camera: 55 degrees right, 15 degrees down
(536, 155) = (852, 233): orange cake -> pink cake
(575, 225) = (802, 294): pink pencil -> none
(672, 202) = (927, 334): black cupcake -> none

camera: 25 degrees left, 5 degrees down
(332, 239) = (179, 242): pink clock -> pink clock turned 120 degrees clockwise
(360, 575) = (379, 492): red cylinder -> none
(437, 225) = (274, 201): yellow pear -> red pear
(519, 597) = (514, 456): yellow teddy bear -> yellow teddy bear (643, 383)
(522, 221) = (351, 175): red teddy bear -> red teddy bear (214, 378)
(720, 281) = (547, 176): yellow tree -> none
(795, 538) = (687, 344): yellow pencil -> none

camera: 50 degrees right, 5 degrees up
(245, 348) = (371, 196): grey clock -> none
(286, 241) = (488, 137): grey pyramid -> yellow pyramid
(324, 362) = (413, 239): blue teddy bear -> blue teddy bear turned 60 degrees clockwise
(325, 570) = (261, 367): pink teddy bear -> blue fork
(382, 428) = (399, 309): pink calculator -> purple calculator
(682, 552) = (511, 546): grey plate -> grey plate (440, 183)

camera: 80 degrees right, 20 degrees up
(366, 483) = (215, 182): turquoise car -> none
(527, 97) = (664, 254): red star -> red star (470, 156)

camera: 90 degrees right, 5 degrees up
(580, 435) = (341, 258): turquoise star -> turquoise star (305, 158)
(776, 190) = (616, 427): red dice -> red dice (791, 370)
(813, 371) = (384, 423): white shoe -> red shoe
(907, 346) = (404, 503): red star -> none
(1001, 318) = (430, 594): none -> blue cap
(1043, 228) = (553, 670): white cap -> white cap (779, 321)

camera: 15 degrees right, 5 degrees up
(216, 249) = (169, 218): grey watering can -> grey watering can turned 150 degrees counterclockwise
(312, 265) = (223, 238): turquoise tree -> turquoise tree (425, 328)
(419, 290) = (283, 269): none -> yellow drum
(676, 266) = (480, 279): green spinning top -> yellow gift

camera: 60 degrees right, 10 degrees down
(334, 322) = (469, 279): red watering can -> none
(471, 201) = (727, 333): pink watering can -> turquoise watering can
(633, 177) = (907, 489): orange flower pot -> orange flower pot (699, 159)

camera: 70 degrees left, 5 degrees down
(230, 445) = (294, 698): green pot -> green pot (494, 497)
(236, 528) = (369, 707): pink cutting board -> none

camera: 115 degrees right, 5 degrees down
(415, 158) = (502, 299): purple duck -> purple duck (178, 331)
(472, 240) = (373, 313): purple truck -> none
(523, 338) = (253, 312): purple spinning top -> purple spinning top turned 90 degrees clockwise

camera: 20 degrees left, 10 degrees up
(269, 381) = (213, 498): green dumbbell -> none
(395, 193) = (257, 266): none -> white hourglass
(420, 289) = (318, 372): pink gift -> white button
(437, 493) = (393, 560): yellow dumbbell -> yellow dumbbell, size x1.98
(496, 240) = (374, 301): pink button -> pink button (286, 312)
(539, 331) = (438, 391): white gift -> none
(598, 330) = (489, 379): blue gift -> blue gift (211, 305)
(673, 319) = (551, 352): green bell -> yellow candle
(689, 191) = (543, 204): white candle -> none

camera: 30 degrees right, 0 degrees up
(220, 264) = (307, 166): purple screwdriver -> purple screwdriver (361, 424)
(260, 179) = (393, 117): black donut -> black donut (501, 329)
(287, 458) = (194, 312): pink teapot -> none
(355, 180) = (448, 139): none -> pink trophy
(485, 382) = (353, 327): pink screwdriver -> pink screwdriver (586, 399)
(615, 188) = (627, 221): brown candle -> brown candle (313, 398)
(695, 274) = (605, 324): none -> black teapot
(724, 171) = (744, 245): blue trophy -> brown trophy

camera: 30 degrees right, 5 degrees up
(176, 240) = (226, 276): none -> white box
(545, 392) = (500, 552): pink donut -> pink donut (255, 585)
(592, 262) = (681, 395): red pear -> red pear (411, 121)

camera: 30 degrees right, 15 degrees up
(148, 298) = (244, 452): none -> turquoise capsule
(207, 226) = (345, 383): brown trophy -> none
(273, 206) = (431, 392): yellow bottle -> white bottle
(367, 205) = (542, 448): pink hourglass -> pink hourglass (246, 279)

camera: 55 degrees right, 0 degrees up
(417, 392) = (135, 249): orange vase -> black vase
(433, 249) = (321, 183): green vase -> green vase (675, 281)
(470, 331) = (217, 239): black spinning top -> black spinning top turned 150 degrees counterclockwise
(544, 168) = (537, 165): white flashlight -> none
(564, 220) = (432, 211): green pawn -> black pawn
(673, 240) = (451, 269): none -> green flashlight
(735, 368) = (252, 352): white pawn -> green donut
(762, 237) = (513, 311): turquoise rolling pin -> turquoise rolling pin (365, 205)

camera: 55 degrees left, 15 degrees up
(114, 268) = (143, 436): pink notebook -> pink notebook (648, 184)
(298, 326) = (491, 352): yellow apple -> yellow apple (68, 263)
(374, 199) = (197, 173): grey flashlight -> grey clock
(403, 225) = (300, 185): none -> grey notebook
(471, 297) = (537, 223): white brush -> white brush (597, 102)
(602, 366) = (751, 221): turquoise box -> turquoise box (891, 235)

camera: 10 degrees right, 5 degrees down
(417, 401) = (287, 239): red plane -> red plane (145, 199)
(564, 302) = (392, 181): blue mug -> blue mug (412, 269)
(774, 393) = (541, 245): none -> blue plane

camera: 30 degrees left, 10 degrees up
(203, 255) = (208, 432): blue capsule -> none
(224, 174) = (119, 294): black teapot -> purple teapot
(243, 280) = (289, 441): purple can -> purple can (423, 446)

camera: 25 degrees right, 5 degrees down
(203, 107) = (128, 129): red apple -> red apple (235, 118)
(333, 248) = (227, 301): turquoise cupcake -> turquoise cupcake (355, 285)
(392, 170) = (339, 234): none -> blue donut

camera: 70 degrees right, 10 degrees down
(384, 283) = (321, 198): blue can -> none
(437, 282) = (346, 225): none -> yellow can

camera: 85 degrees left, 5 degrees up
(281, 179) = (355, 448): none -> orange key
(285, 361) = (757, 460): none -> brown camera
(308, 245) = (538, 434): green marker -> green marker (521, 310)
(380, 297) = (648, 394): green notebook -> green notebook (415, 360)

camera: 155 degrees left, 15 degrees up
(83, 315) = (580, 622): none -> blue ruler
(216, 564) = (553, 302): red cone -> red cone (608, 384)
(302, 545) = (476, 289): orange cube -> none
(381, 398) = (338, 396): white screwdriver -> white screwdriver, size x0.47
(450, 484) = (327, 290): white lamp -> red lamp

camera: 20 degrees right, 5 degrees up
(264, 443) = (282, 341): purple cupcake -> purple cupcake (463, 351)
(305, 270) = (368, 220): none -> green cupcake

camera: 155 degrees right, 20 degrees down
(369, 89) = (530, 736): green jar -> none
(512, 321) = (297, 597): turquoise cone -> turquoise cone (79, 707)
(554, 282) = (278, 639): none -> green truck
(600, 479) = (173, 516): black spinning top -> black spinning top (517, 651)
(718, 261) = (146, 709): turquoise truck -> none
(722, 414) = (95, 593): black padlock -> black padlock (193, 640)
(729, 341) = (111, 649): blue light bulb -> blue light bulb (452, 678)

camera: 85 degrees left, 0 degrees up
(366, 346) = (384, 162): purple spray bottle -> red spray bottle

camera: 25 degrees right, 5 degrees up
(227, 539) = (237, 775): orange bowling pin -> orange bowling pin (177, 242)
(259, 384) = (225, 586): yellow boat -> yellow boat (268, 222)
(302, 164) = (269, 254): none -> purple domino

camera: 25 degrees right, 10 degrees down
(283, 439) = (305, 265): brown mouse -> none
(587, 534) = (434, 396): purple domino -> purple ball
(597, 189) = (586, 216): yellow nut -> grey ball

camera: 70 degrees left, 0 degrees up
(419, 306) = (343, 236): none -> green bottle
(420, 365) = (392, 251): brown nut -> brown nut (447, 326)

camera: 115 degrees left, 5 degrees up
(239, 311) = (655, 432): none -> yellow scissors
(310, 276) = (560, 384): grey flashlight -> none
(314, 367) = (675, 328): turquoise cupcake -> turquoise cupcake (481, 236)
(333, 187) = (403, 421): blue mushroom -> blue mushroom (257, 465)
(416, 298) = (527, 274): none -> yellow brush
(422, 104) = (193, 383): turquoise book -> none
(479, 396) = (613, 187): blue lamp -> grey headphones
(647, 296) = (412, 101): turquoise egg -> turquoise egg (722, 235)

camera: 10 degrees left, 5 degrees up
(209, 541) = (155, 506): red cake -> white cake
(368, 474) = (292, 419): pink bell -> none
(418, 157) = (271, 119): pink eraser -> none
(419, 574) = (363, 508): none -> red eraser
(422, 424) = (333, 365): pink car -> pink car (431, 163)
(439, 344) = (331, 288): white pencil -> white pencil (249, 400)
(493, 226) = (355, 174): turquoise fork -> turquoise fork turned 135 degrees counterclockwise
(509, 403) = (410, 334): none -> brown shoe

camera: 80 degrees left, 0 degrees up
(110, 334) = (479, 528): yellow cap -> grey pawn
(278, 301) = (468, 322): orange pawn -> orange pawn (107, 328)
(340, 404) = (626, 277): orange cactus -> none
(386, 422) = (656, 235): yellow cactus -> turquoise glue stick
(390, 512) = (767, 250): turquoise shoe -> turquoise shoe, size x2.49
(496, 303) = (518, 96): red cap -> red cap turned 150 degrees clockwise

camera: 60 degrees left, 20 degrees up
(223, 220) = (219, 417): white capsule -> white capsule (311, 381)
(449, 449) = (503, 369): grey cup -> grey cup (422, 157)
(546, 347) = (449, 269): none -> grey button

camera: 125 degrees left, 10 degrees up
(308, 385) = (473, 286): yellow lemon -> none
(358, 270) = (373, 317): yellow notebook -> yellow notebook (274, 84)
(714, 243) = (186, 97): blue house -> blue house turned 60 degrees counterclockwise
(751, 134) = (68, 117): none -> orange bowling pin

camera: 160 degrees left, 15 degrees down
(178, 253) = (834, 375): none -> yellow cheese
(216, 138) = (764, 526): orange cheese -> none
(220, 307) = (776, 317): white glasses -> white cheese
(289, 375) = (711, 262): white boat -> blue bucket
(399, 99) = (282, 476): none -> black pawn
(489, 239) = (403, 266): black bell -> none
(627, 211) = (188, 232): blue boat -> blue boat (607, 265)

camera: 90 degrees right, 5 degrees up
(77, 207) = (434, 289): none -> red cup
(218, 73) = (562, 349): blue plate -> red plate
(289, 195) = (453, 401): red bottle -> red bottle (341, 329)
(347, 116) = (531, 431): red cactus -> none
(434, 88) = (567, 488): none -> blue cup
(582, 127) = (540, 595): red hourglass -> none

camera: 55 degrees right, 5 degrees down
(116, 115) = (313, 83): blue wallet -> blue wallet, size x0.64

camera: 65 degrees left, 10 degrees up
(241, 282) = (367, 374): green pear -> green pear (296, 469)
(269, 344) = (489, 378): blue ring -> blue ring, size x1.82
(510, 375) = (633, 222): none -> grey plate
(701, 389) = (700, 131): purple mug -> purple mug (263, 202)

::::

ASSIGNED TASK: Check each line above for the word "plane", and give only the number of lines that contain it.

RESULT OF THIS EXERCISE: 2